:: Exercise data ::
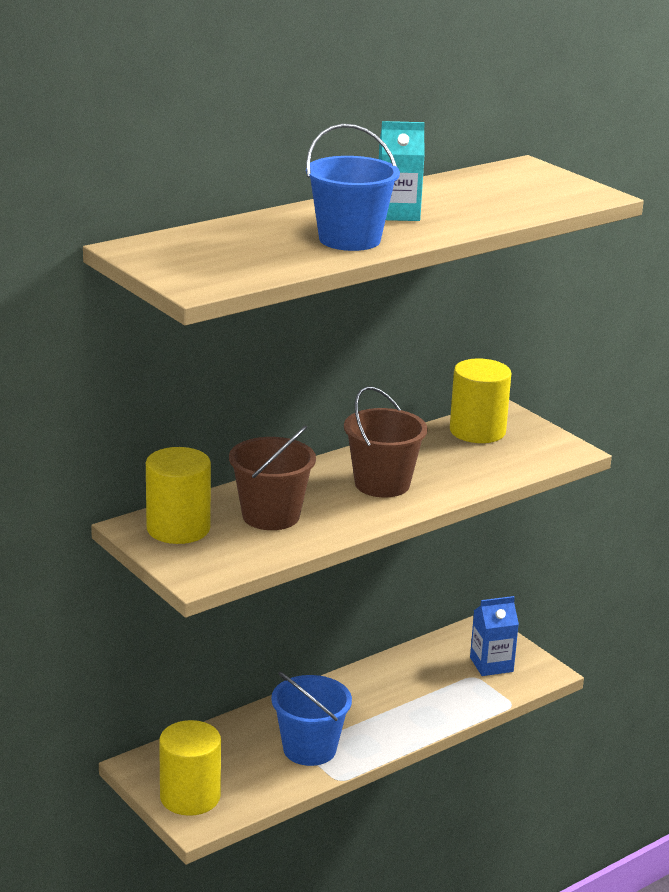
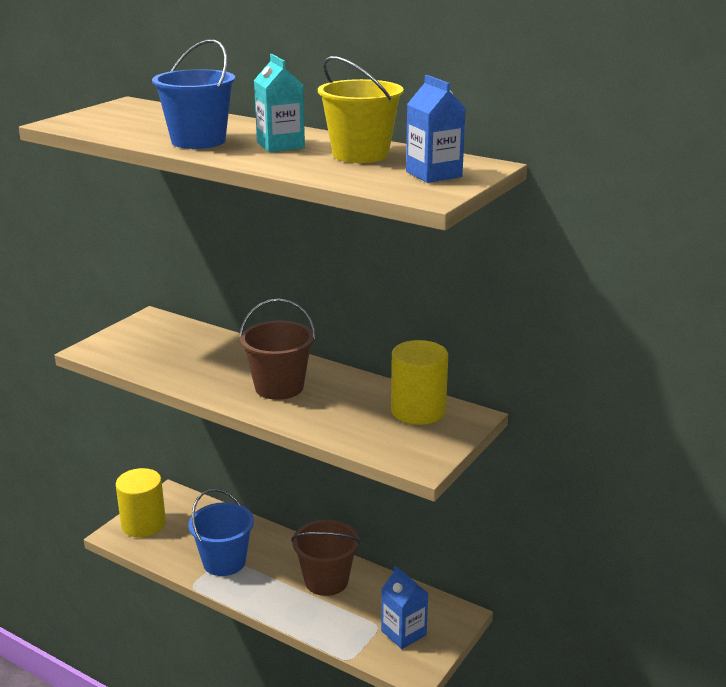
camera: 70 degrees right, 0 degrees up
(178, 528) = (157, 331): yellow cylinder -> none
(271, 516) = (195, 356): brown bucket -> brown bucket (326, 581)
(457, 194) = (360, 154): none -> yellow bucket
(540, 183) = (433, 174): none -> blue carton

...

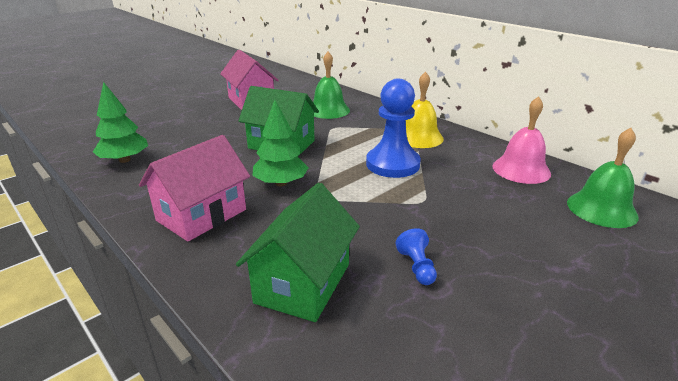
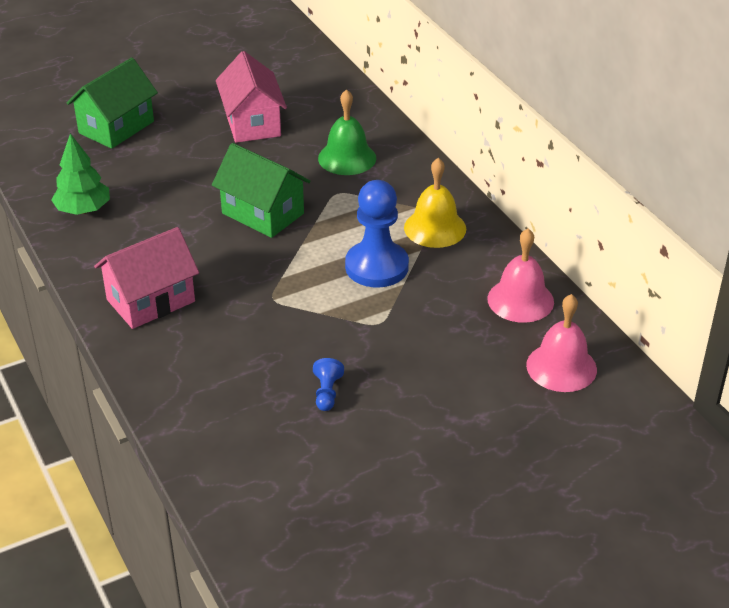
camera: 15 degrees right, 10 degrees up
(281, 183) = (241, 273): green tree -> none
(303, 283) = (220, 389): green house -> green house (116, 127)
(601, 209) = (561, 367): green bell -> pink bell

* * *

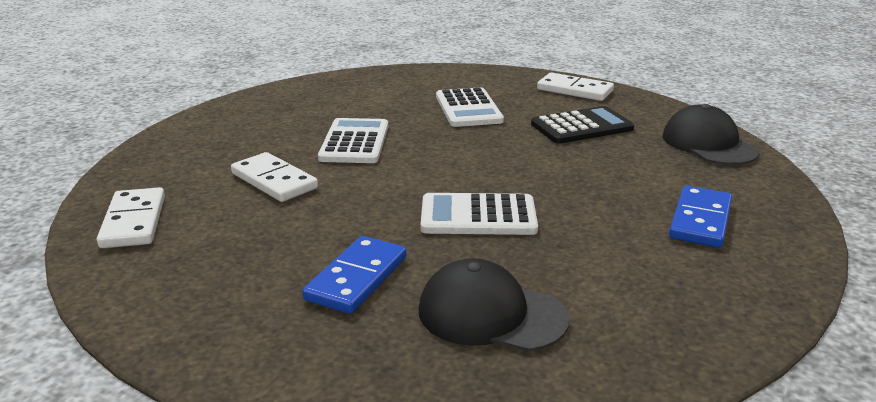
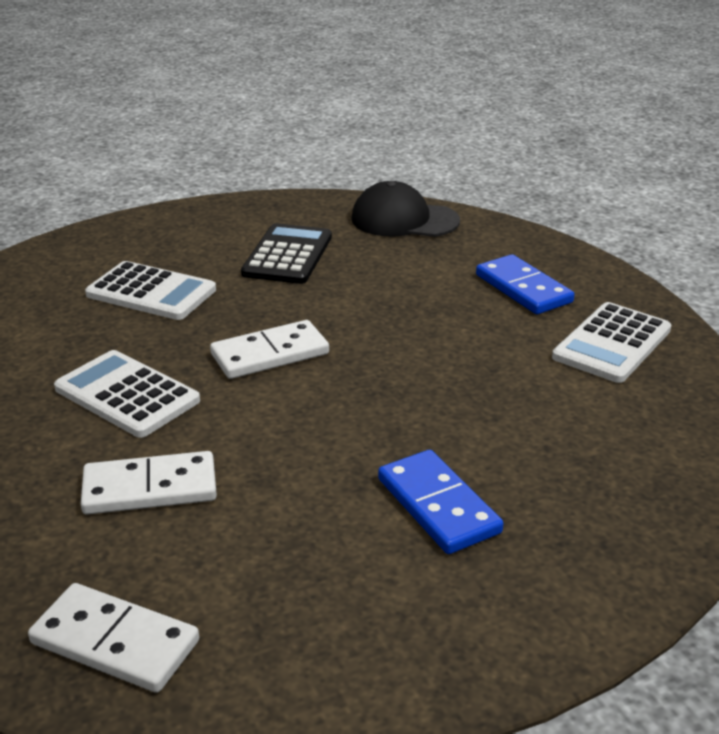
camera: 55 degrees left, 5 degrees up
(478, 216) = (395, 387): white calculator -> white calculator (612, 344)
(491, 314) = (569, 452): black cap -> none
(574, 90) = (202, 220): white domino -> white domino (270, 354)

:: Description of the task ::
Write out exactly the lines above from the line with "(457, 194) = (360, 154): none" through the line with "(540, 183) = (433, 174): none -> blue carton", both of them included, and leave out all other lines.

:: Response below ::
(457, 194) = (360, 154): none -> yellow bucket
(540, 183) = (433, 174): none -> blue carton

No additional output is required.